*Brief*
Go through the material line by line and copy each one with the word "rows".

■ ■ ■

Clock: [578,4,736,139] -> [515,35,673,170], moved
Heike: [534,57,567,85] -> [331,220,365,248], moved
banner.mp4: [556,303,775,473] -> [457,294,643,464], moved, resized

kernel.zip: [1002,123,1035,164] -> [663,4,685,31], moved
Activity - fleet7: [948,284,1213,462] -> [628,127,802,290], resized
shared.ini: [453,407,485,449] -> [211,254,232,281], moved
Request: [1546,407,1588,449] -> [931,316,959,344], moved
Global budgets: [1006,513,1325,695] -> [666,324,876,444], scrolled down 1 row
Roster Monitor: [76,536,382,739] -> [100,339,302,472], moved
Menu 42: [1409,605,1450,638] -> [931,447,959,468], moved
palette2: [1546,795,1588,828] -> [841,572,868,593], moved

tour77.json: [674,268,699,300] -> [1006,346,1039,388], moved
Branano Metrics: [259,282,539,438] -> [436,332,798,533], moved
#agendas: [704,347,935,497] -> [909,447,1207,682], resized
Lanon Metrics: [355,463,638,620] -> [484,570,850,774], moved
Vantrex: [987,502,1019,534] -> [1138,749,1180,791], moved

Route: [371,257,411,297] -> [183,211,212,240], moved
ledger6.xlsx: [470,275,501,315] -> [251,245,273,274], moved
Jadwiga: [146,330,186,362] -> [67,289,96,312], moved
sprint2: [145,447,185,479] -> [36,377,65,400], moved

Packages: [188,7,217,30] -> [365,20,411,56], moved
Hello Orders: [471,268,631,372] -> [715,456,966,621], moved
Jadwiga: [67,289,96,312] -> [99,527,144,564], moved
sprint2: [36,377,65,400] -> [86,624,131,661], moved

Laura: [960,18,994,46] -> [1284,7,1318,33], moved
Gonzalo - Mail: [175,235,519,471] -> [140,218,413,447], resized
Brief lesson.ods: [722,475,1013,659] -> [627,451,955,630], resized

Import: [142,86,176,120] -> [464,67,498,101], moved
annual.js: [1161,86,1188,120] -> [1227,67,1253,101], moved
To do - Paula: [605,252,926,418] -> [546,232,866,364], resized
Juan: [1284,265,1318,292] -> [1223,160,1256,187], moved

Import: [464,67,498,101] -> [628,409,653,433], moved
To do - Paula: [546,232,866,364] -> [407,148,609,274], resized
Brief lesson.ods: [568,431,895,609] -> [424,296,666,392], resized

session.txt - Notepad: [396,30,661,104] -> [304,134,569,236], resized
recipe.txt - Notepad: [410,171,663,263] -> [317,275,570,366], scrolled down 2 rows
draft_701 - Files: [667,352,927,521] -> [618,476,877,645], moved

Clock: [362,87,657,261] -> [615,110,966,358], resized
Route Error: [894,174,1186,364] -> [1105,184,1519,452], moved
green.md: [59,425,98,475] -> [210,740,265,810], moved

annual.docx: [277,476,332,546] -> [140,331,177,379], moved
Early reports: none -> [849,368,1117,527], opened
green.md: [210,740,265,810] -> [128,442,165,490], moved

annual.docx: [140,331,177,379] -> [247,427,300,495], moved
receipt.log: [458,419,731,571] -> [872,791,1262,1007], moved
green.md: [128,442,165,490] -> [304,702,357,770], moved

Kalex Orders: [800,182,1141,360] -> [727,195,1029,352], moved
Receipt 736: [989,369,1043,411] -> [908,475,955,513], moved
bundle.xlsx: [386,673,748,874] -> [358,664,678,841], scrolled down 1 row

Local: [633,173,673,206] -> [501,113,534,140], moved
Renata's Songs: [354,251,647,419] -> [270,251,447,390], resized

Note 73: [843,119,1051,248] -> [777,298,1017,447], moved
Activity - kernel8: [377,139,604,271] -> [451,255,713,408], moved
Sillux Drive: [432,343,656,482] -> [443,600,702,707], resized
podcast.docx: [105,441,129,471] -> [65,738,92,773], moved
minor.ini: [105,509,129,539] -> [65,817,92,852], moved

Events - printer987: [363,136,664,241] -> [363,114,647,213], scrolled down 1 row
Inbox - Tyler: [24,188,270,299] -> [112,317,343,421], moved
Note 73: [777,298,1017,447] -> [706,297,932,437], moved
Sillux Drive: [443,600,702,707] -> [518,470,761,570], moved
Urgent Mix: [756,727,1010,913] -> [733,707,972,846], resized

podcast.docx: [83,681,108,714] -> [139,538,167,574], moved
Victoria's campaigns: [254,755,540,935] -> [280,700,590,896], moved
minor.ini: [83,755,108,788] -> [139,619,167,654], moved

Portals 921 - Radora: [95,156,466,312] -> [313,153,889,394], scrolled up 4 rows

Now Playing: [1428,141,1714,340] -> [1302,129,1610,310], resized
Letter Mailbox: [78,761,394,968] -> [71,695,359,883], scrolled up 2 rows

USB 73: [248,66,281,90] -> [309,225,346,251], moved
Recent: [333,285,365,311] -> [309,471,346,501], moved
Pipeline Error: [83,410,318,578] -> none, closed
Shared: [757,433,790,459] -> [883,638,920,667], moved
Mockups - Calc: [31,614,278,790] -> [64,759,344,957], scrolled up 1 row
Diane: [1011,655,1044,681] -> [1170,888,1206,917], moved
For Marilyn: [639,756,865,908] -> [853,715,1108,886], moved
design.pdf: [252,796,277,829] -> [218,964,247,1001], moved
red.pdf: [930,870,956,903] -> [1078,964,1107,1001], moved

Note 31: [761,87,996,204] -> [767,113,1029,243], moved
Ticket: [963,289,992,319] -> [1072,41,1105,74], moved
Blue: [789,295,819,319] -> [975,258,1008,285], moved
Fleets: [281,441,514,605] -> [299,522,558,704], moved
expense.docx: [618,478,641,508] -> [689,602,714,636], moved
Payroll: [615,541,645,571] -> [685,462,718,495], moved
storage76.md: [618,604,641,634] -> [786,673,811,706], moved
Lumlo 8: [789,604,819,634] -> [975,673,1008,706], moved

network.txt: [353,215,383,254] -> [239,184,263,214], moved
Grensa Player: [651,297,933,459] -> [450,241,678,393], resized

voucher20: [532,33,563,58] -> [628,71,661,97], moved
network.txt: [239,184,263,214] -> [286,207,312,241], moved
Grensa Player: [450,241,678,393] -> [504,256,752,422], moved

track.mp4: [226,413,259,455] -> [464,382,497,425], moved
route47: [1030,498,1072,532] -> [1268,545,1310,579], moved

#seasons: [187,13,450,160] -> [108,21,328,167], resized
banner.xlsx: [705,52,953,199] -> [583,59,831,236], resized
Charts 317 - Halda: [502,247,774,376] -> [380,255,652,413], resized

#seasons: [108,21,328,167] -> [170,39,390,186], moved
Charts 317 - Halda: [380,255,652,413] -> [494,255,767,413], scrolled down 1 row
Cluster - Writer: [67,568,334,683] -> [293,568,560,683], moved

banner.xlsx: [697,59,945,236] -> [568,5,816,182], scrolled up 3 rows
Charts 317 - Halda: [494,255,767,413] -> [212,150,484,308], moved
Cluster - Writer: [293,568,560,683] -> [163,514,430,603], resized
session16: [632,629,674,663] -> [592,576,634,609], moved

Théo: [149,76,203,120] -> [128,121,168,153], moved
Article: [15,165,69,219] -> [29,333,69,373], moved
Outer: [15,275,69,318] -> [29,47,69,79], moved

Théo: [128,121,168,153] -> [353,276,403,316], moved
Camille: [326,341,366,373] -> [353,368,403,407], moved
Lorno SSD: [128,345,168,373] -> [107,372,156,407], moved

■ ■ ■

*Response to the task*
recipe.txt - Notepad: [410,171,663,263] -> [317,275,570,366], scrolled down 2 rows
Portals 921 - Radora: [95,156,466,312] -> [313,153,889,394], scrolled up 4 rows
Letter Mailbox: [78,761,394,968] -> [71,695,359,883], scrolled up 2 rows
banner.xlsx: [697,59,945,236] -> [568,5,816,182], scrolled up 3 rows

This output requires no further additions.